(Spatial reasoning records)
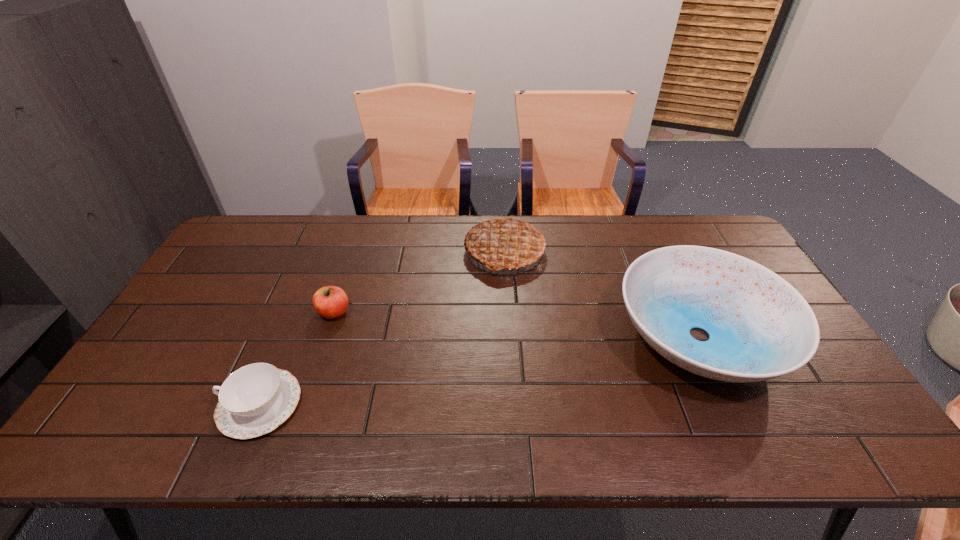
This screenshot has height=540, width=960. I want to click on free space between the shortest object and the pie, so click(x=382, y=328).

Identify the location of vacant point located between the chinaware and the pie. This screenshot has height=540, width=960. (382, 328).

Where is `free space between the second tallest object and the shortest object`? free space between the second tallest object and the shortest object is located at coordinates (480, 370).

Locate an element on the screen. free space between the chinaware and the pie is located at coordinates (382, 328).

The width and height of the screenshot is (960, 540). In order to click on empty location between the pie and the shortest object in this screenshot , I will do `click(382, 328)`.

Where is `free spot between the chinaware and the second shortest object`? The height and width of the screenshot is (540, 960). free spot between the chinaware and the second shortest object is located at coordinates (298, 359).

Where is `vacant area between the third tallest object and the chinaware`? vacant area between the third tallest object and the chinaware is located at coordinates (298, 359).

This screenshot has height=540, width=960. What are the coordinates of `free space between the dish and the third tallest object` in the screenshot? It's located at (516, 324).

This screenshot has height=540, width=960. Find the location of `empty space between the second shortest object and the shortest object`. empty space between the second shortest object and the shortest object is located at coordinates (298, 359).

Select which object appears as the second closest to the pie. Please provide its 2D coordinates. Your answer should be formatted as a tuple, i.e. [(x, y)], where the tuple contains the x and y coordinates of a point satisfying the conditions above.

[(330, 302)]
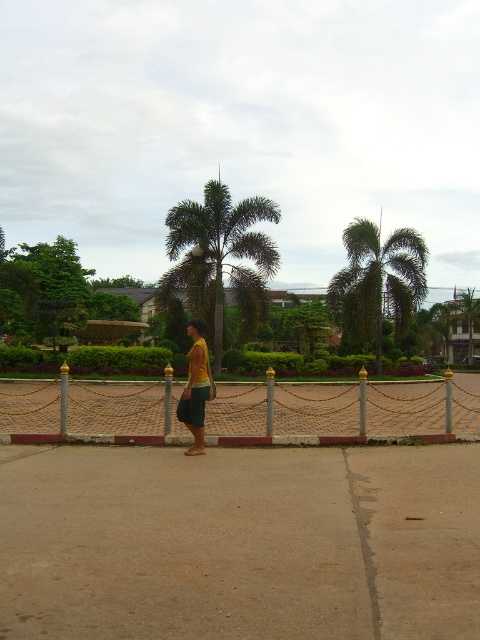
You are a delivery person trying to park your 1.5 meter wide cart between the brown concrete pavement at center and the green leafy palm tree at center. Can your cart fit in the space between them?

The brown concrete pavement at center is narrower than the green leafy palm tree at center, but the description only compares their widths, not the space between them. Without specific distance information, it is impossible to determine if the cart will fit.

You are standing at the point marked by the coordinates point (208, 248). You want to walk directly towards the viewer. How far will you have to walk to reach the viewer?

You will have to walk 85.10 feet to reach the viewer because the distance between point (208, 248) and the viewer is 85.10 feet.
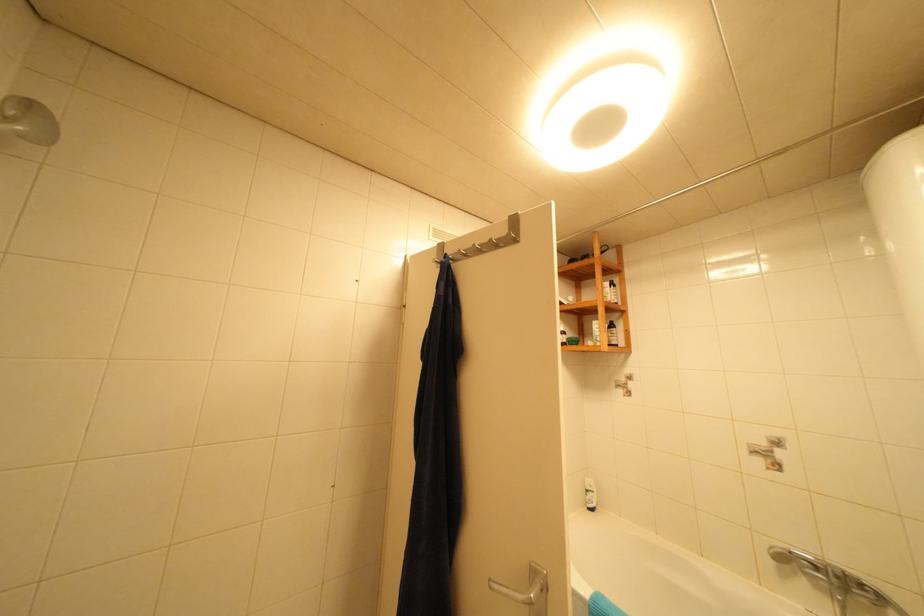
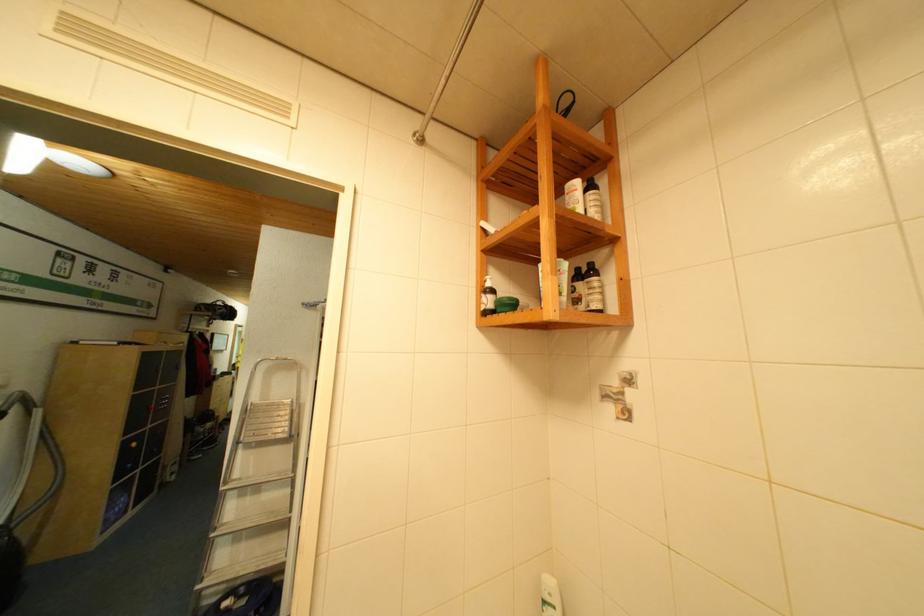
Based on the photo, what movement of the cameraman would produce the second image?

What is being asked:
Extract, verbatim, every line from the start of the rows through the line containing "coordinates (480, 370).", including both ends. Omit the pictures from the output.

Solution to the exercise:
This screenshot has height=540, width=960. I want to click on free space between the shortest object and the pie, so click(x=382, y=328).

Identify the location of vacant point located between the chinaware and the pie. This screenshot has height=540, width=960. (382, 328).

Where is `free space between the second tallest object and the shortest object`? free space between the second tallest object and the shortest object is located at coordinates (480, 370).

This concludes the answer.